[TASK STATEMENT] Please take the entries below from the first line through the line containing "orange pot: 6 -> 7" and repeat them exactly, leaving out everything after.
....
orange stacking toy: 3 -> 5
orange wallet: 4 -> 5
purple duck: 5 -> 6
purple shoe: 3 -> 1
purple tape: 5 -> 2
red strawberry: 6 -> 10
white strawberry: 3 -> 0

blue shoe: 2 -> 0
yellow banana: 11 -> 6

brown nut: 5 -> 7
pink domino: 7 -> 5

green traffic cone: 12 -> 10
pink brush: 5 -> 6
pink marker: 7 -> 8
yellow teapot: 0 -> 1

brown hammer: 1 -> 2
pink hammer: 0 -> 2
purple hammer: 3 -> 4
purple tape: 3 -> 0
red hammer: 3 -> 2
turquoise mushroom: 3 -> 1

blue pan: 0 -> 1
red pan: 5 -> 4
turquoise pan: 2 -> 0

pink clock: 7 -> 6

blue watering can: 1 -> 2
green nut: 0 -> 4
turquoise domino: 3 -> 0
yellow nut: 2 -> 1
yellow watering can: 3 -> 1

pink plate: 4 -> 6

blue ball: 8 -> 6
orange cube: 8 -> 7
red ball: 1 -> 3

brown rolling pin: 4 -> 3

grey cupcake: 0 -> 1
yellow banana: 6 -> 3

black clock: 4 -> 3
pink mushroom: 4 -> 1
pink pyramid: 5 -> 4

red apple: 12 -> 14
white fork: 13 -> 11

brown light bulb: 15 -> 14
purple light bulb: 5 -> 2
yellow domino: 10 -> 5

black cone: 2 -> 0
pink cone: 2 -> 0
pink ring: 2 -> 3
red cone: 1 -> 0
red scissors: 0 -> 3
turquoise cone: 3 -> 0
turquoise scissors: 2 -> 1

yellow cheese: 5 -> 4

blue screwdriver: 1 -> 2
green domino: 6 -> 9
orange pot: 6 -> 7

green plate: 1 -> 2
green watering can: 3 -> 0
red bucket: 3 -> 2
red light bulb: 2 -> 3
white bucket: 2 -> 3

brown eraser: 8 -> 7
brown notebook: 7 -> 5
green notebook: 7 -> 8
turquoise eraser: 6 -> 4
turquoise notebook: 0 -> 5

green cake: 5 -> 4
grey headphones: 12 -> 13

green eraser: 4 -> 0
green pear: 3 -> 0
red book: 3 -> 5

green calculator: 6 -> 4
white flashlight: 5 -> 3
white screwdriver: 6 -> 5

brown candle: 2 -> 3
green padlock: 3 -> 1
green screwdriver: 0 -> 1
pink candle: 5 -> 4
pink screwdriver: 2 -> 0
....
[RESPONSE TO THIS EXERCISE]
orange stacking toy: 3 -> 5
orange wallet: 4 -> 5
purple duck: 5 -> 6
purple shoe: 3 -> 1
purple tape: 5 -> 2
red strawberry: 6 -> 10
white strawberry: 3 -> 0

blue shoe: 2 -> 0
yellow banana: 11 -> 6

brown nut: 5 -> 7
pink domino: 7 -> 5

green traffic cone: 12 -> 10
pink brush: 5 -> 6
pink marker: 7 -> 8
yellow teapot: 0 -> 1

brown hammer: 1 -> 2
pink hammer: 0 -> 2
purple hammer: 3 -> 4
purple tape: 3 -> 0
red hammer: 3 -> 2
turquoise mushroom: 3 -> 1

blue pan: 0 -> 1
red pan: 5 -> 4
turquoise pan: 2 -> 0

pink clock: 7 -> 6

blue watering can: 1 -> 2
green nut: 0 -> 4
turquoise domino: 3 -> 0
yellow nut: 2 -> 1
yellow watering can: 3 -> 1

pink plate: 4 -> 6

blue ball: 8 -> 6
orange cube: 8 -> 7
red ball: 1 -> 3

brown rolling pin: 4 -> 3

grey cupcake: 0 -> 1
yellow banana: 6 -> 3

black clock: 4 -> 3
pink mushroom: 4 -> 1
pink pyramid: 5 -> 4

red apple: 12 -> 14
white fork: 13 -> 11

brown light bulb: 15 -> 14
purple light bulb: 5 -> 2
yellow domino: 10 -> 5

black cone: 2 -> 0
pink cone: 2 -> 0
pink ring: 2 -> 3
red cone: 1 -> 0
red scissors: 0 -> 3
turquoise cone: 3 -> 0
turquoise scissors: 2 -> 1

yellow cheese: 5 -> 4

blue screwdriver: 1 -> 2
green domino: 6 -> 9
orange pot: 6 -> 7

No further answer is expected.